* [Work required]:
The pictures get dropped, while every remaining part of the listing is copied exactly.

* [Data]:
- - -

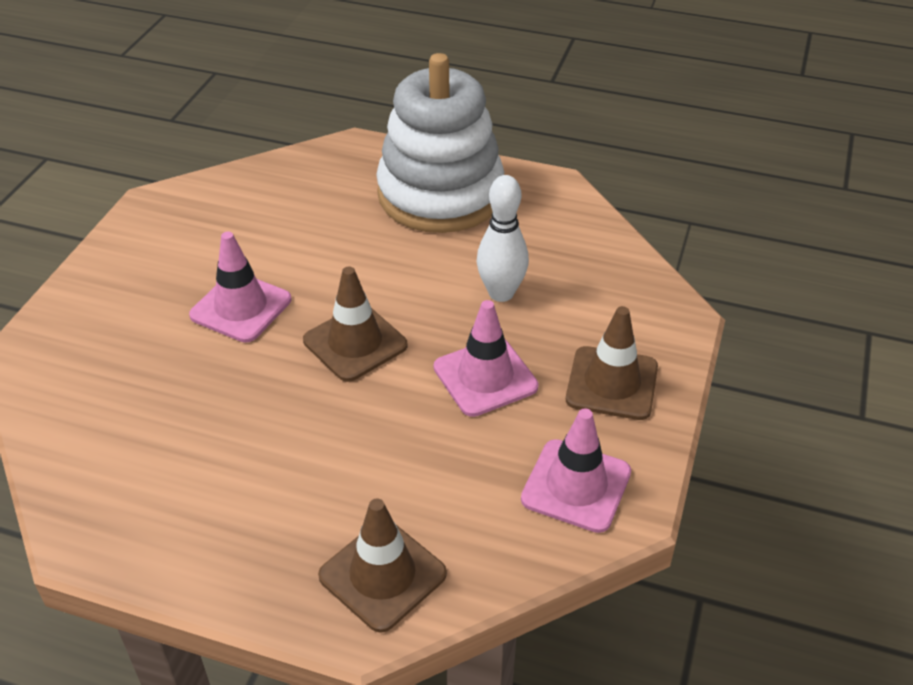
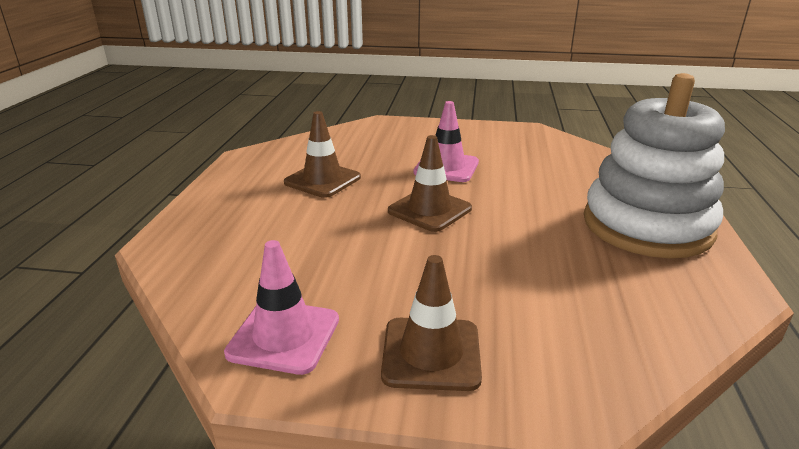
camera: 80 degrees right, 15 degrees down
(382, 575) = (200, 247): brown traffic cone -> brown traffic cone (322, 180)
(485, 377) = (413, 272): pink traffic cone -> none
(501, 293) = (530, 271): white bowling pin -> none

- - -

* [Written response]:
camera: 80 degrees right, 15 degrees down
(382, 575) = (200, 247): brown traffic cone -> brown traffic cone (322, 180)
(485, 377) = (413, 272): pink traffic cone -> none
(501, 293) = (530, 271): white bowling pin -> none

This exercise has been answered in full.